Given records:
════════════════════

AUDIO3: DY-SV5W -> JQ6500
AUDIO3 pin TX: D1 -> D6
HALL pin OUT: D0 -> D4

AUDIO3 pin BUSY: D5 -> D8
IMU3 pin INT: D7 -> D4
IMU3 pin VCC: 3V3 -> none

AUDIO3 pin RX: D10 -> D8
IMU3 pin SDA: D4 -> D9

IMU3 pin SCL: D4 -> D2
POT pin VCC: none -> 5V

════════════════════

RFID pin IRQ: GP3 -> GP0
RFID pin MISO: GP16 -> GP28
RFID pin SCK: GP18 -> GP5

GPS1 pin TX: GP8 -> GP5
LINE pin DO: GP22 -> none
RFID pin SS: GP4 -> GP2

════════════════════

Brief:
Could you return exactly the stretch of the data above that starts at the line with "AUDIO3 pin BUSY: D5 -> D8" and ends at the line with "POT pin VCC: none -> 5V", both lines included?

Written response:
AUDIO3 pin BUSY: D5 -> D8
IMU3 pin INT: D7 -> D4
IMU3 pin VCC: 3V3 -> none

AUDIO3 pin RX: D10 -> D8
IMU3 pin SDA: D4 -> D9

IMU3 pin SCL: D4 -> D2
POT pin VCC: none -> 5V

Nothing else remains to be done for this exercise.